Recorded data>
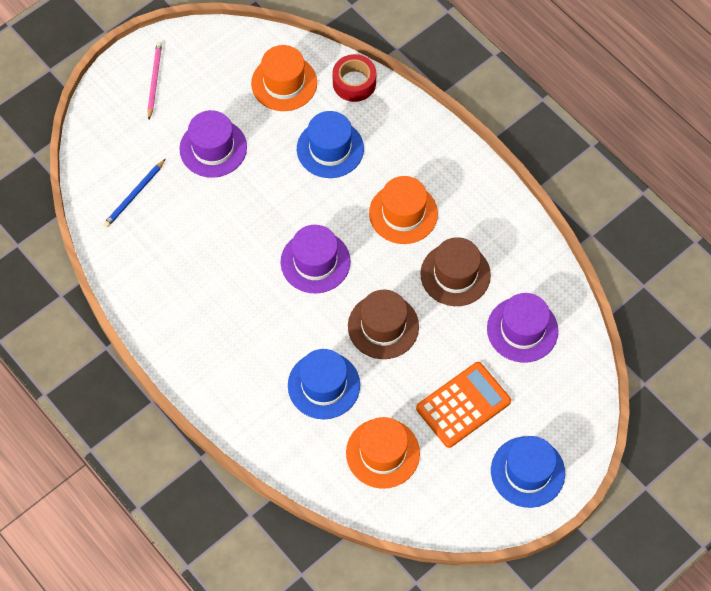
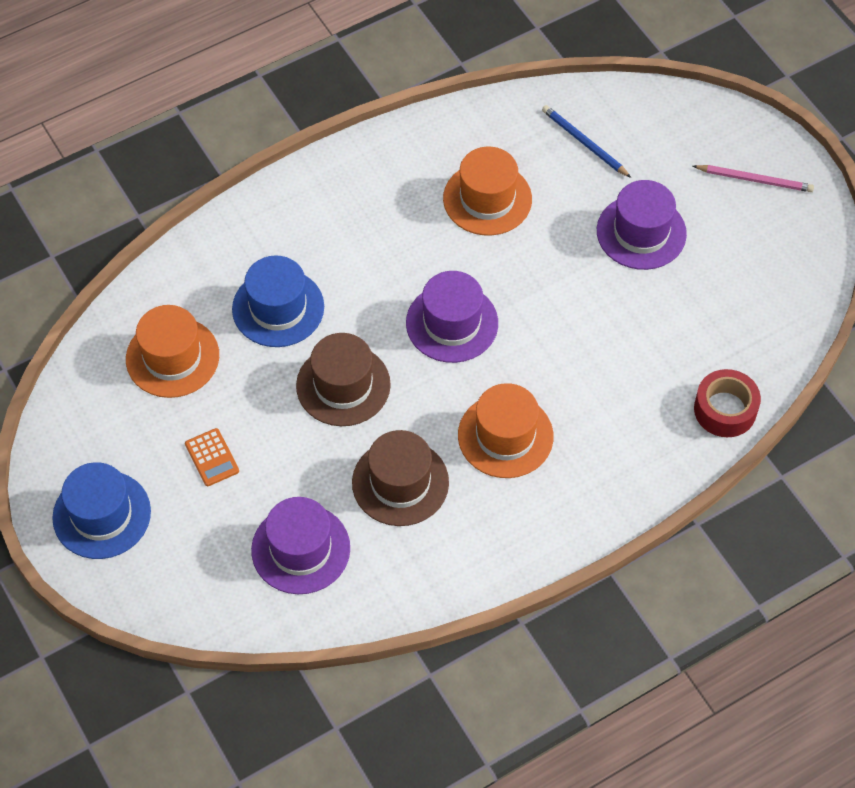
camera: 100 degrees right, 5 degrees down
(284, 83) = (734, 325): orange hat -> orange hat (487, 199)
(330, 149) = (621, 364): blue hat -> none
(463, 405) = (212, 457): orange calculator -> orange calculator, size x0.51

Exercise aim>
Since only the text is needed, retype the data above exactly and omit the pictures.

Reply>
camera: 100 degrees right, 5 degrees down
(284, 83) = (734, 325): orange hat -> orange hat (487, 199)
(330, 149) = (621, 364): blue hat -> none
(463, 405) = (212, 457): orange calculator -> orange calculator, size x0.51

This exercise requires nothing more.